Saved entries
+---+
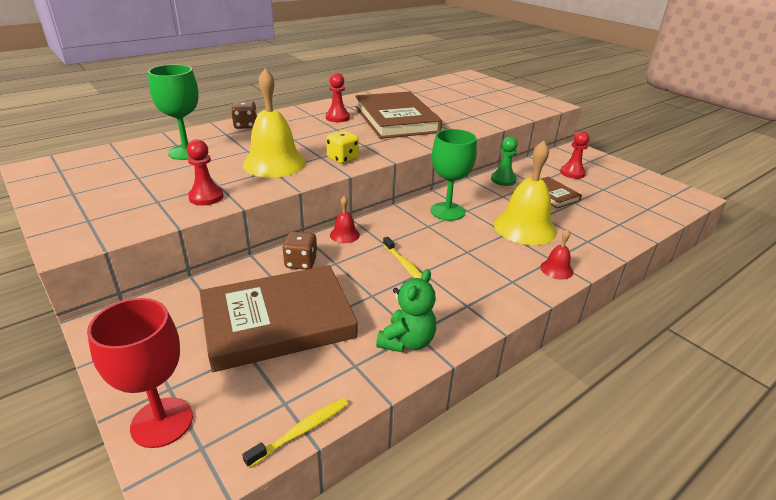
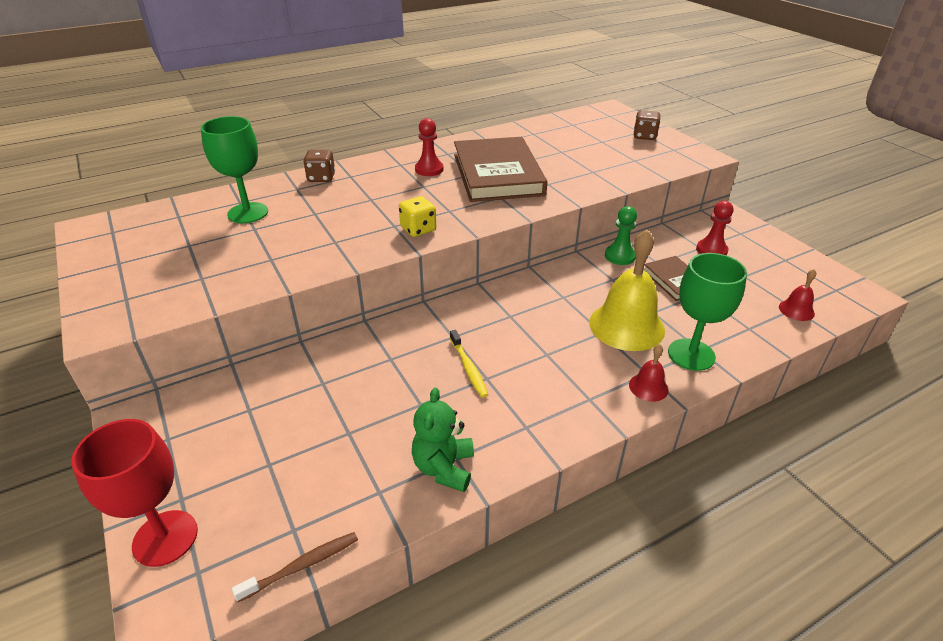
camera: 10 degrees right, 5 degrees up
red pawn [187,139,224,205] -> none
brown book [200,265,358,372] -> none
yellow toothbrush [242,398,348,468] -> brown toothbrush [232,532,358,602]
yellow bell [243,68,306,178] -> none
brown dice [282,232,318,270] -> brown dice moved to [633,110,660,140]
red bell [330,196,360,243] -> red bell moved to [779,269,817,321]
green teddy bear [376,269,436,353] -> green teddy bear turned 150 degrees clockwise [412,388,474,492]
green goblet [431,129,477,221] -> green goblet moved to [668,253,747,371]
+---+
Start at the line with "red bell [330,196,360,243]" and stop at the end of the records. Write those lines out exactly and add nothing.

> [Response area]:
red bell [330,196,360,243] -> red bell moved to [779,269,817,321]
green teddy bear [376,269,436,353] -> green teddy bear turned 150 degrees clockwise [412,388,474,492]
green goblet [431,129,477,221] -> green goblet moved to [668,253,747,371]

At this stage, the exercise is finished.